# [Required work]
Swap "camera" for "viewer" in the items starting at the line that contains "Question: Two points" and ending at the last line of the items, keeping everything else the same. Leave the pictures out of your answer.

# [Information supplied]
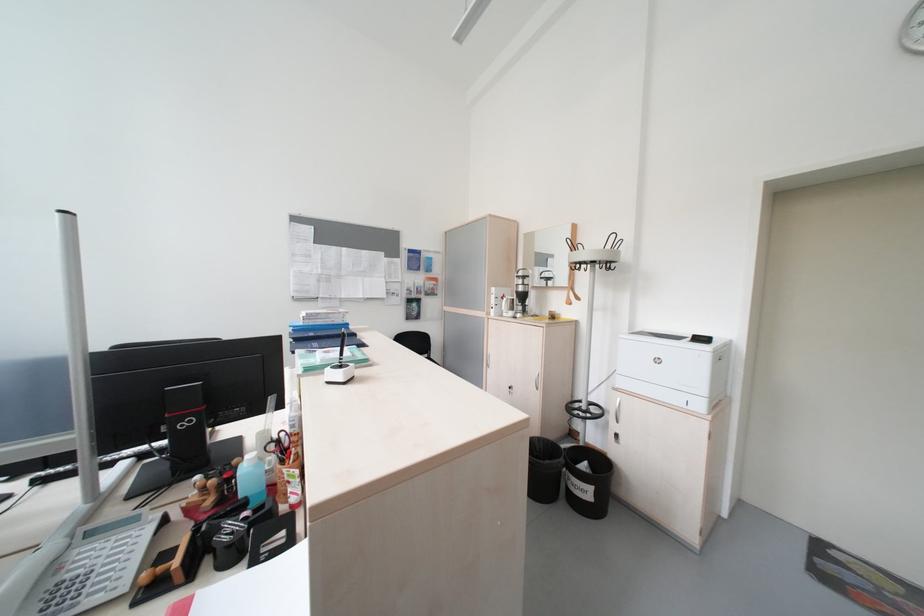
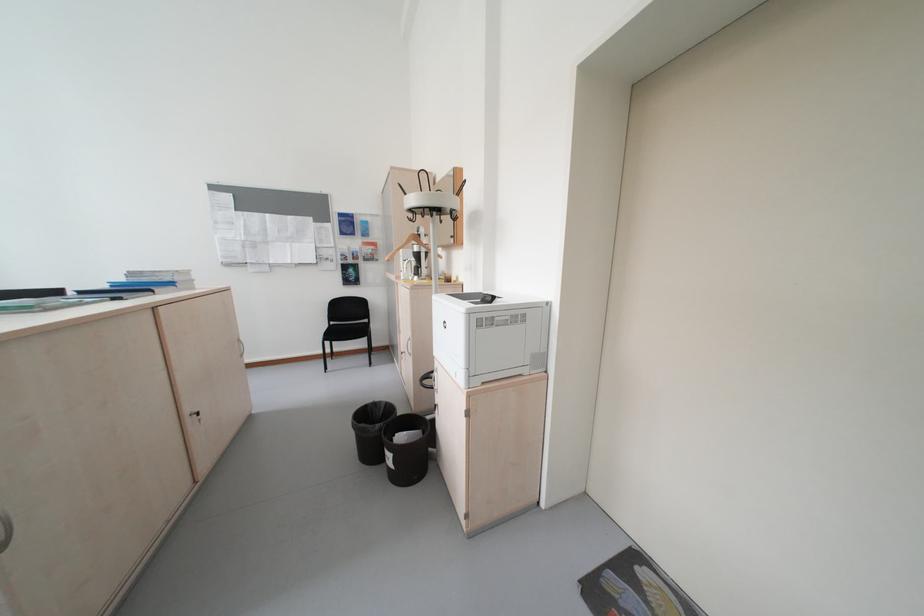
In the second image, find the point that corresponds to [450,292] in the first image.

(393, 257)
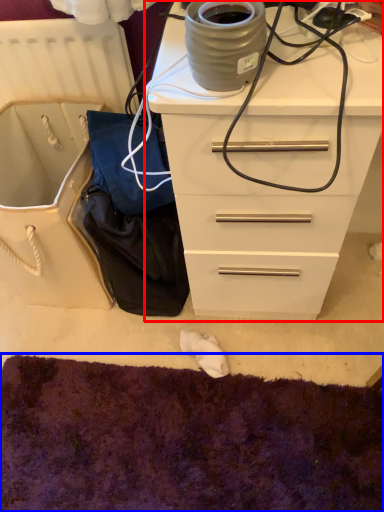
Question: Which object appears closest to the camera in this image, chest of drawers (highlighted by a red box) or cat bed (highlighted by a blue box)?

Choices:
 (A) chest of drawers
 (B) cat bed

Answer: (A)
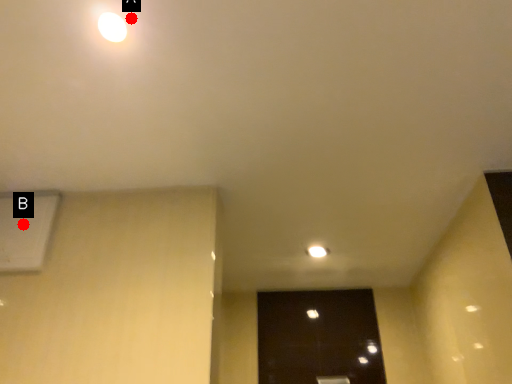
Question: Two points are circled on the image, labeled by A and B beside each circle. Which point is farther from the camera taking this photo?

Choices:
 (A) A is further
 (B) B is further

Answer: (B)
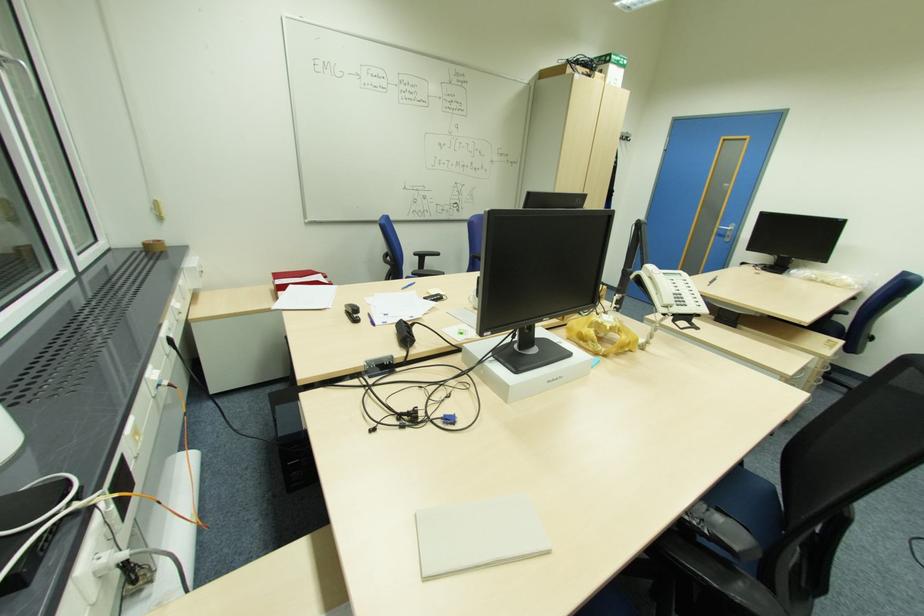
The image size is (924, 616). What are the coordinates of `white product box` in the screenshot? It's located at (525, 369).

# [Exercise answer]
Question: Two points are circled on the image, labeled by A and B beside each circle. Which point is farther from the viewer taking this photo?

Choices:
 (A) A is further
 (B) B is further

Answer: (B)
The image size is (924, 616). What are the coordinates of `white product box` in the screenshot? It's located at (525, 369).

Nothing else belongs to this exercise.